Your goal: Only the lines from the one with "TEMP pin OUT: D2 -> A0" through the final line below belong in the answer, copied exactly and without pictures.

Segment Open

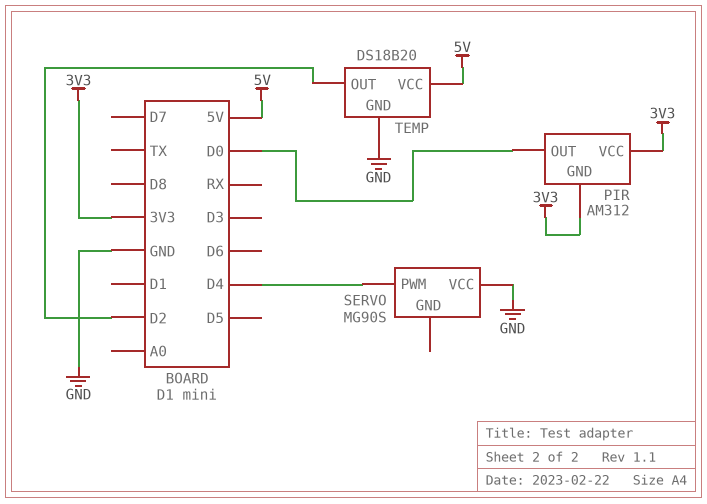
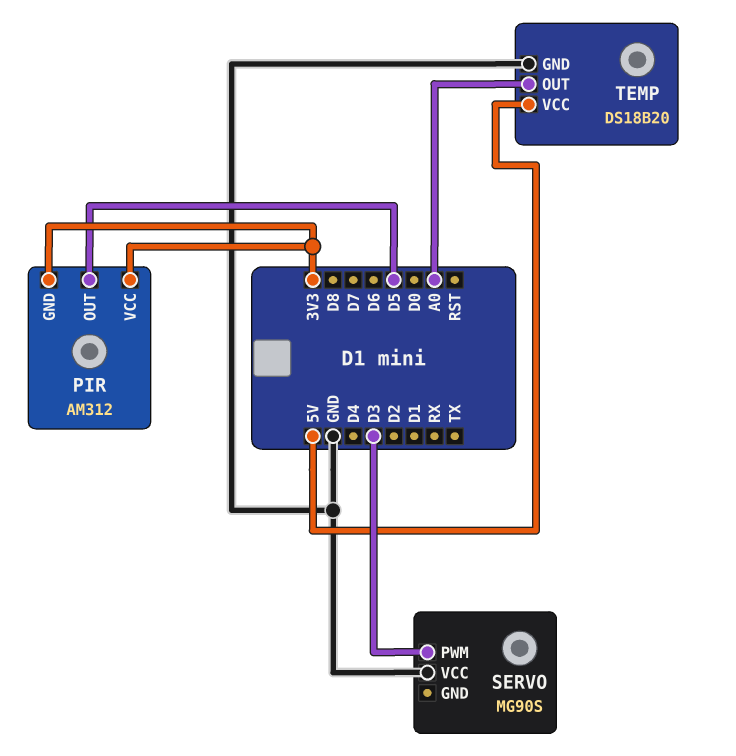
PIR pin OUT: D0 -> D5
SERVO pin PWM: D4 -> D3
TEMP pin OUT: D2 -> A0

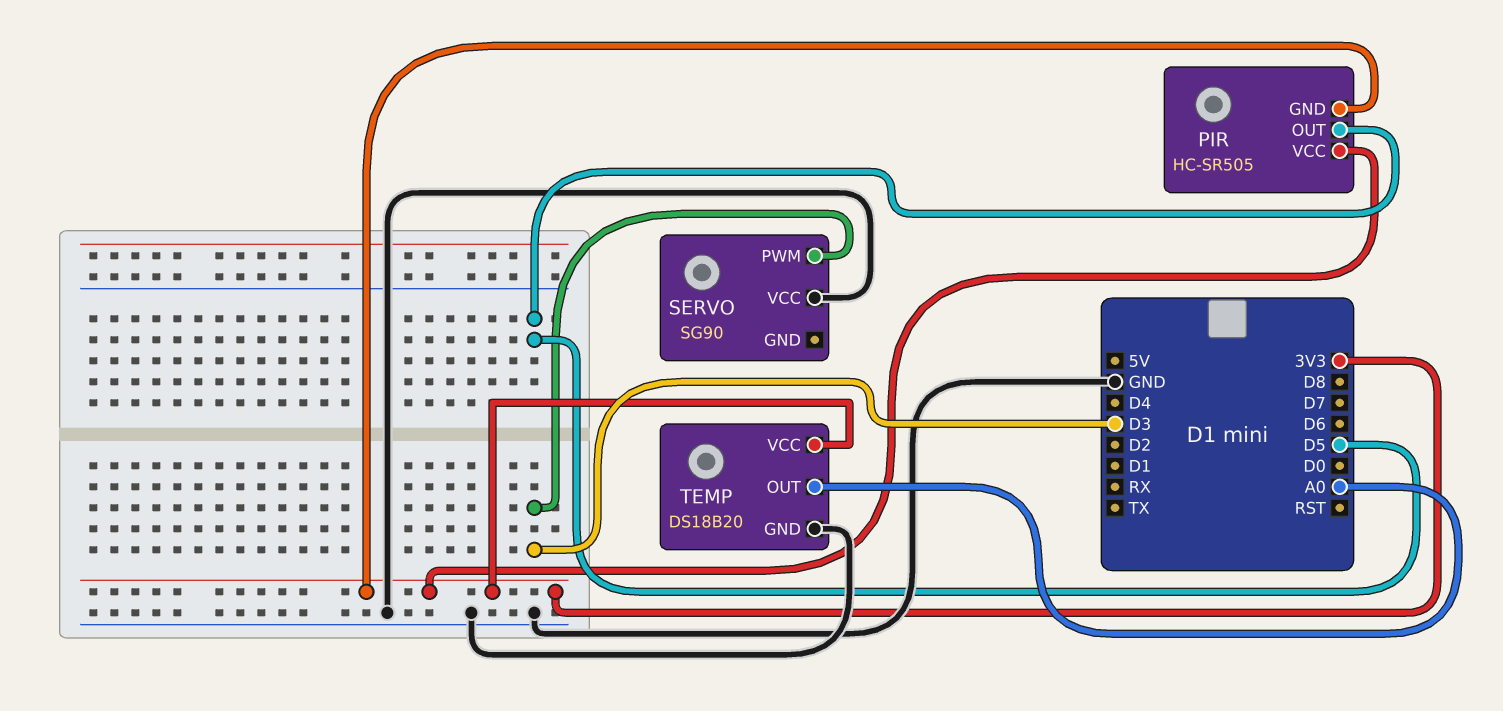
PIR: AM312 -> HC-SR505
SERVO: MG90S -> SG90
TEMP pin VCC: 5V -> 3V3

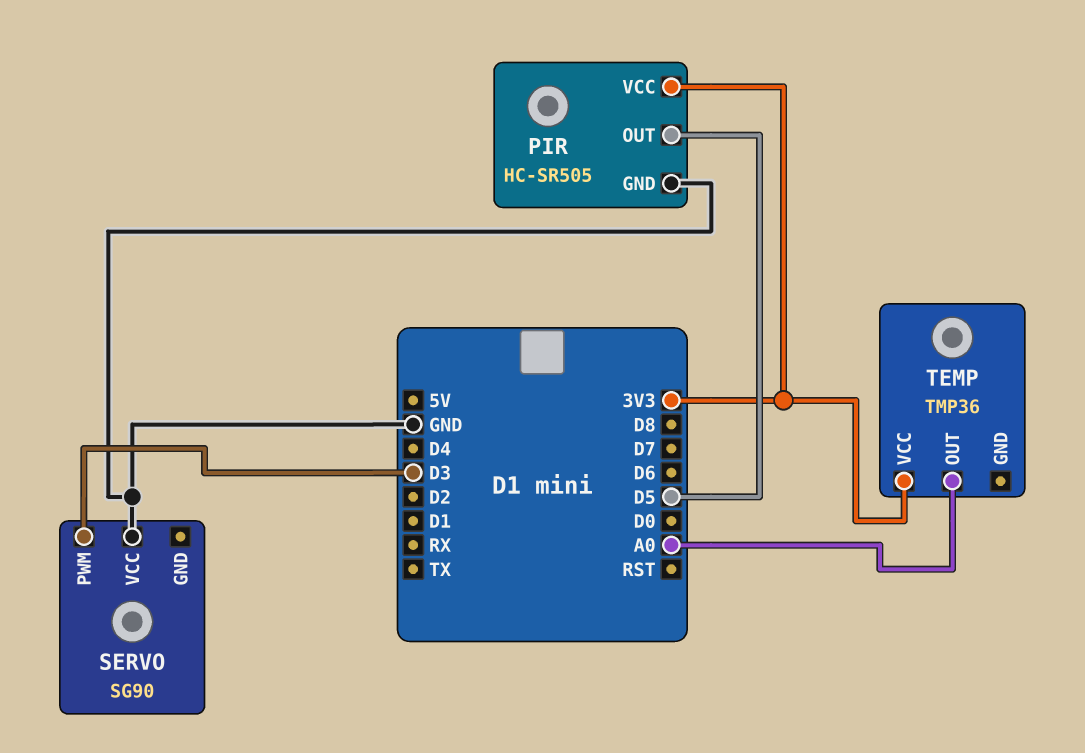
PIR pin GND: 3V3 -> GND
TEMP: DS18B20 -> TMP36
TEMP pin GND: GND -> none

Segment Closed

Response area:
TEMP pin OUT: D2 -> A0

PIR: AM312 -> HC-SR505
SERVO: MG90S -> SG90
TEMP pin VCC: 5V -> 3V3

PIR pin GND: 3V3 -> GND
TEMP: DS18B20 -> TMP36
TEMP pin GND: GND -> none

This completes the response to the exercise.